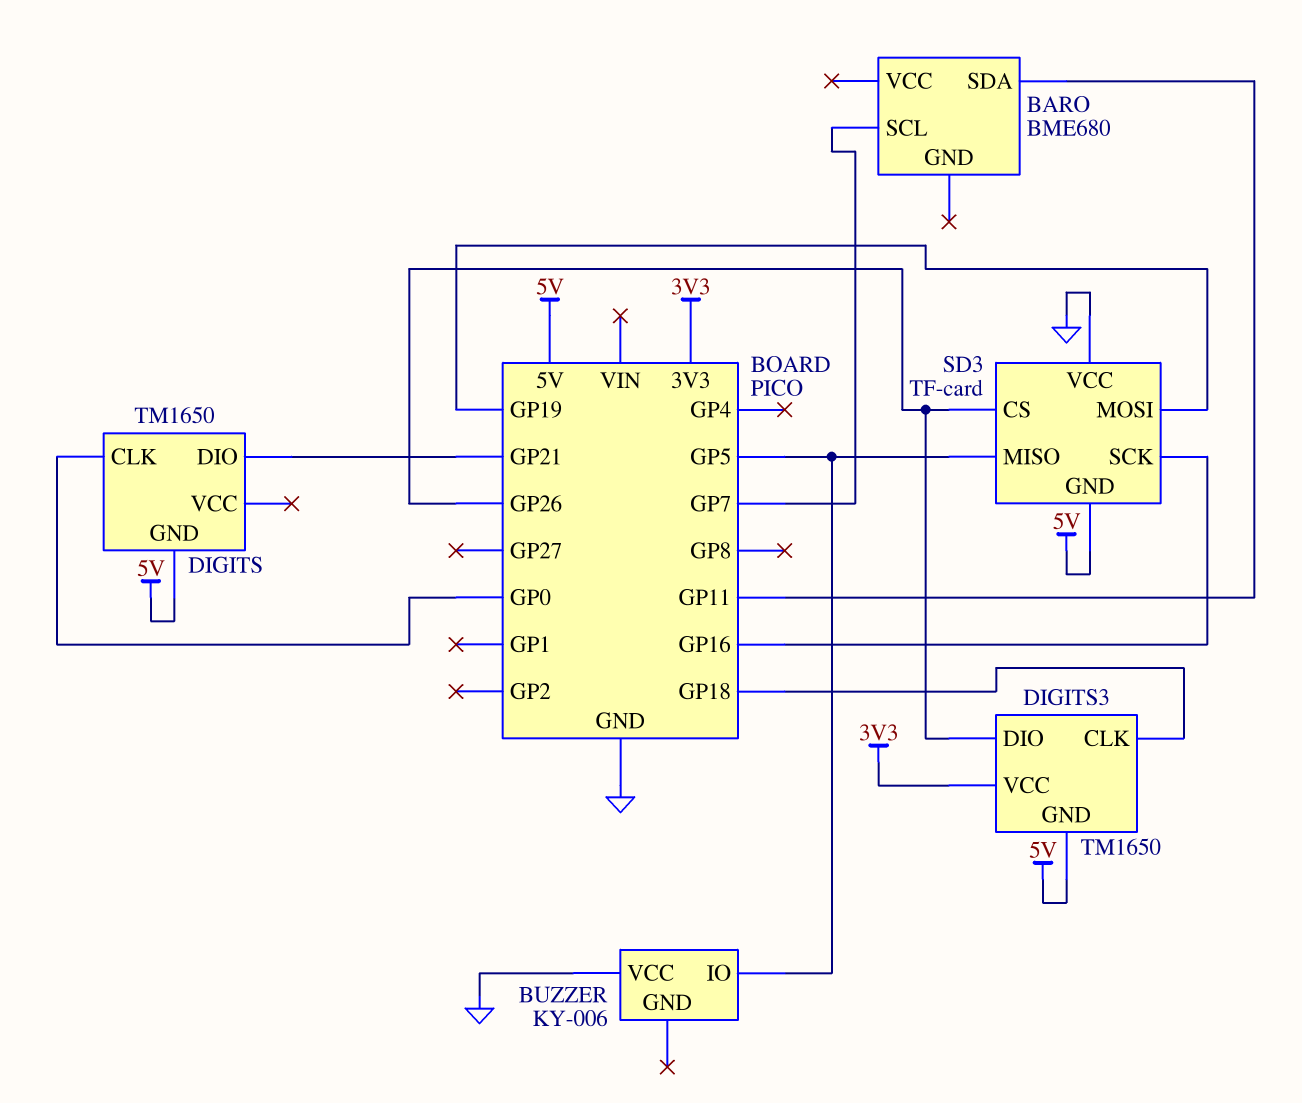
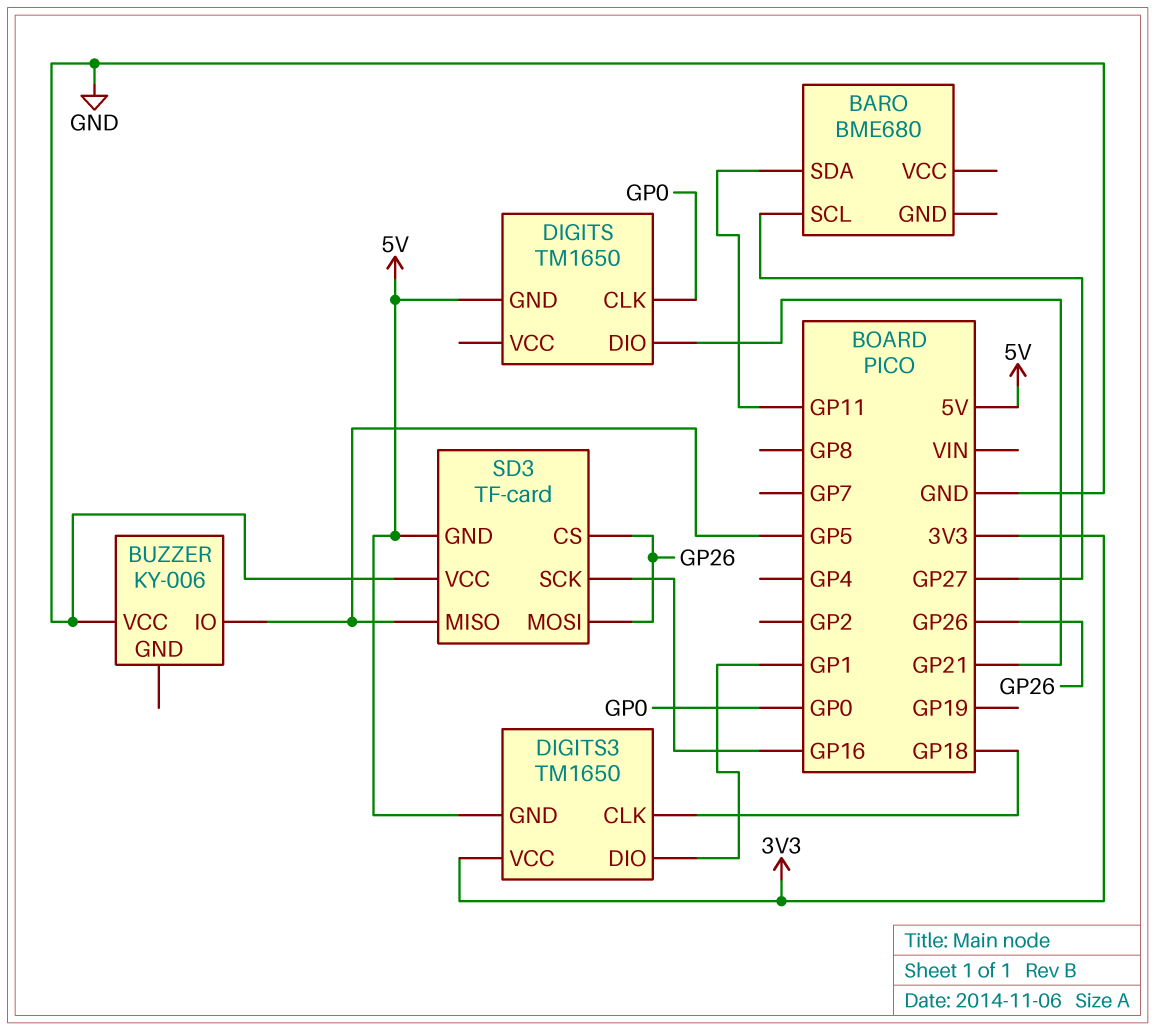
BARO pin SCL: GP7 -> GP27
DIGITS3 pin DIO: GP26 -> GP1
SD3 pin MOSI: GP19 -> GP26

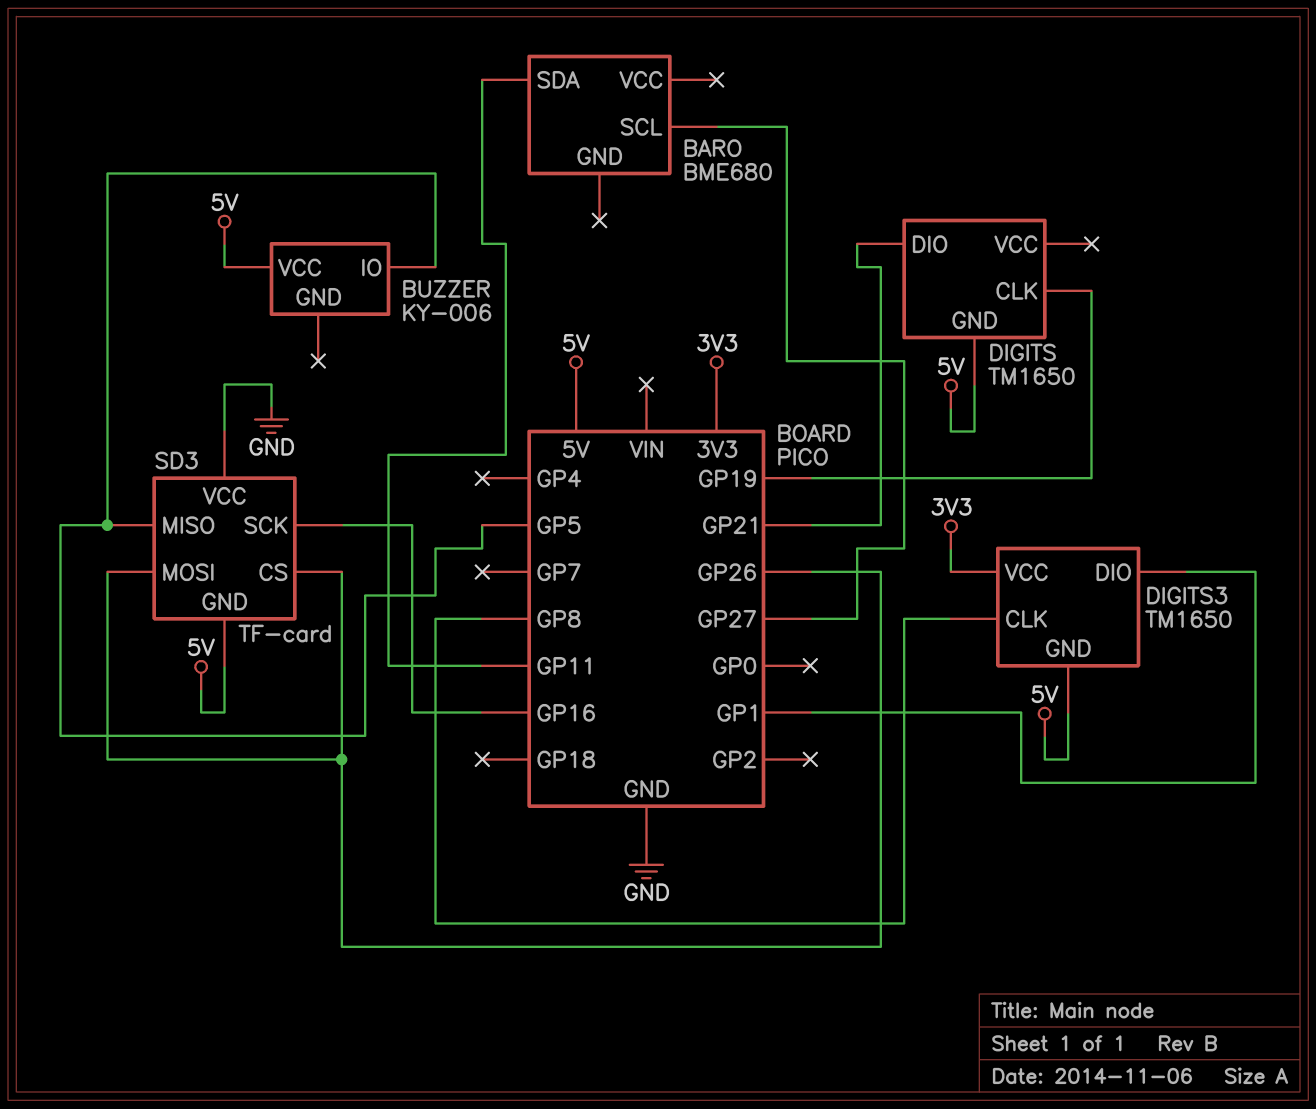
BUZZER pin VCC: GND -> 5V
DIGITS pin CLK: GP0 -> GP19
DIGITS3 pin CLK: GP18 -> GP8

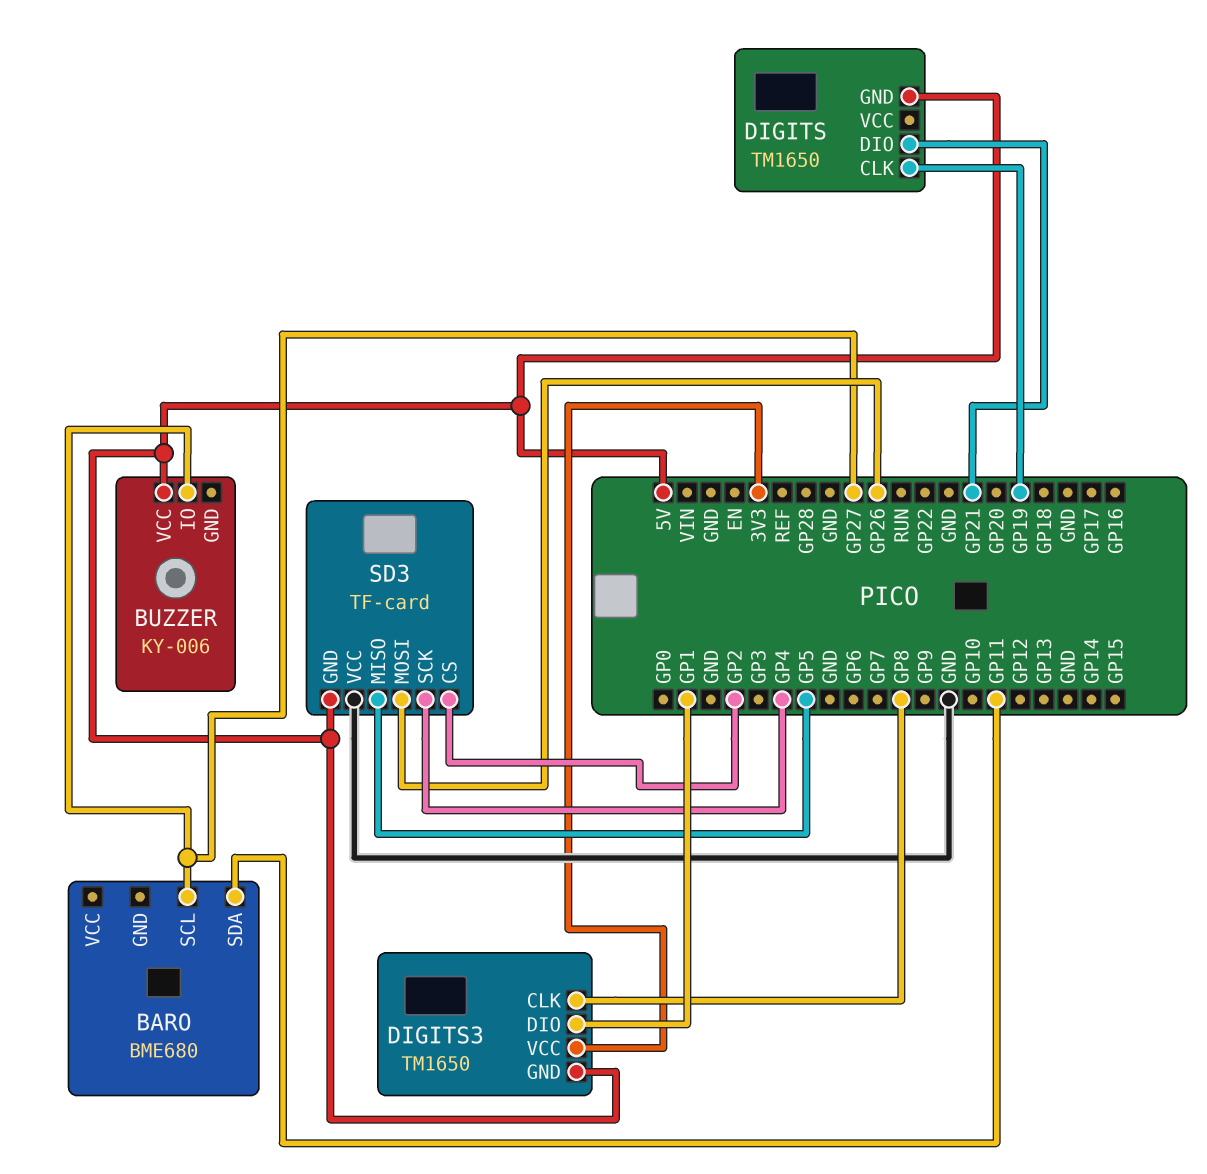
BUZZER pin IO: GP5 -> GP27
SD3 pin CS: GP26 -> GP2
SD3 pin SCK: GP16 -> GP4

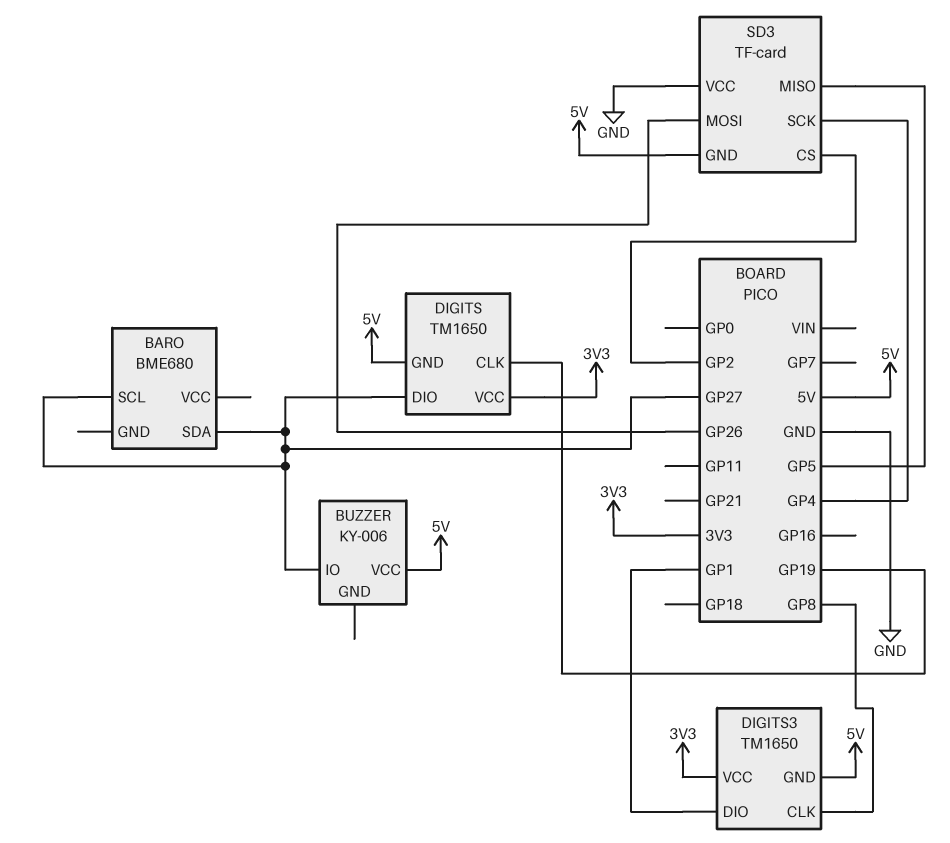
BARO pin SDA: GP11 -> GP27
DIGITS pin DIO: GP21 -> GP27
DIGITS pin VCC: none -> 3V3

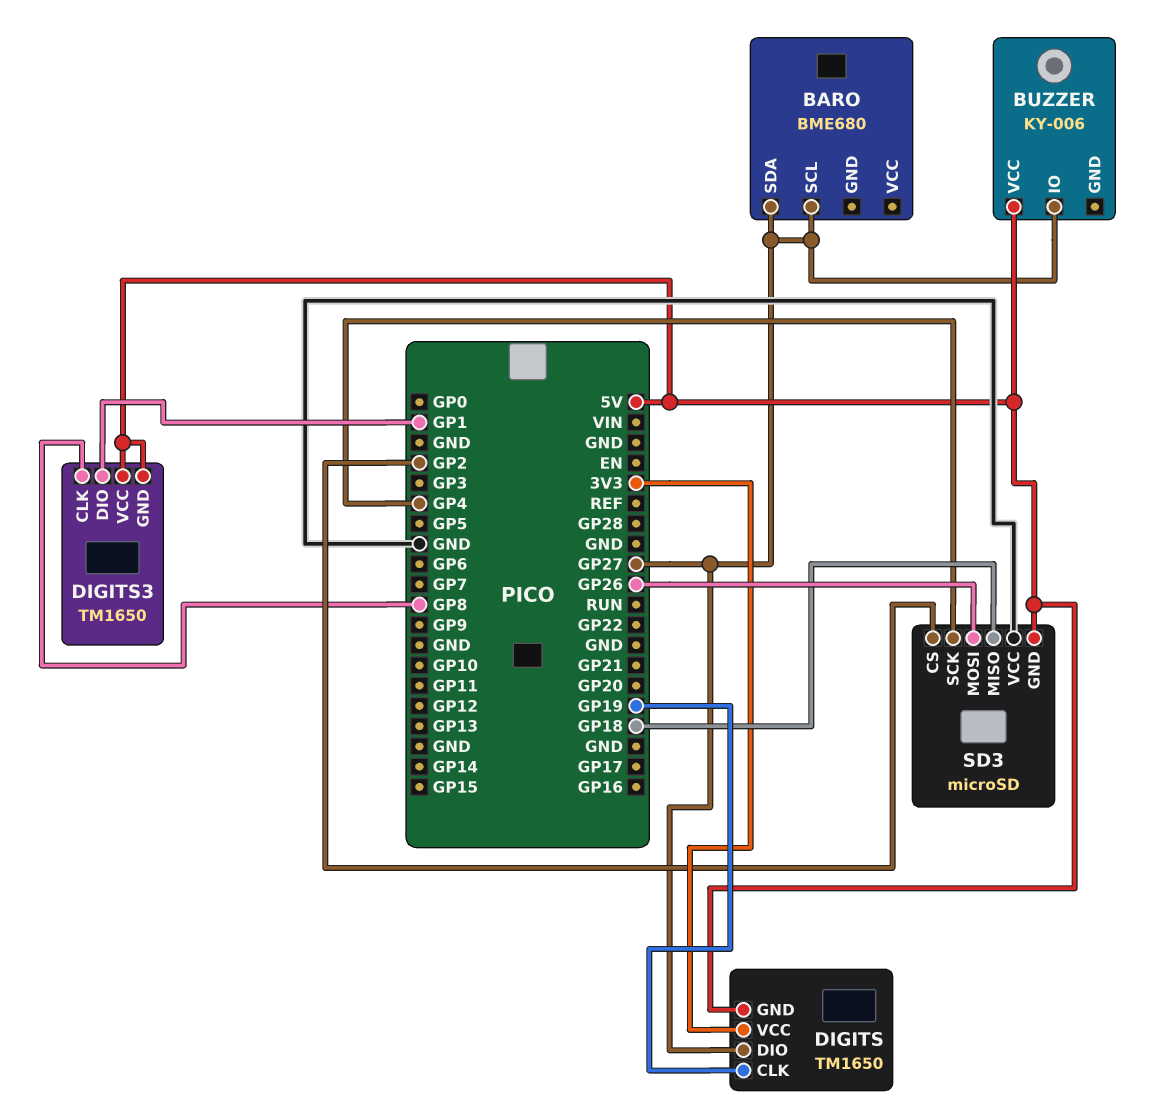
DIGITS3 pin VCC: 3V3 -> 5V
SD3: TF-card -> microSD
SD3 pin MISO: GP5 -> GP18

-------

* [YOUR ASSIGNMENT]: The word "BUZZER" is the filter: copy every line of the listing above that contains it.

* [RESULT FOR THIS TASK]:
BUZZER pin VCC: GND -> 5V
BUZZER pin IO: GP5 -> GP27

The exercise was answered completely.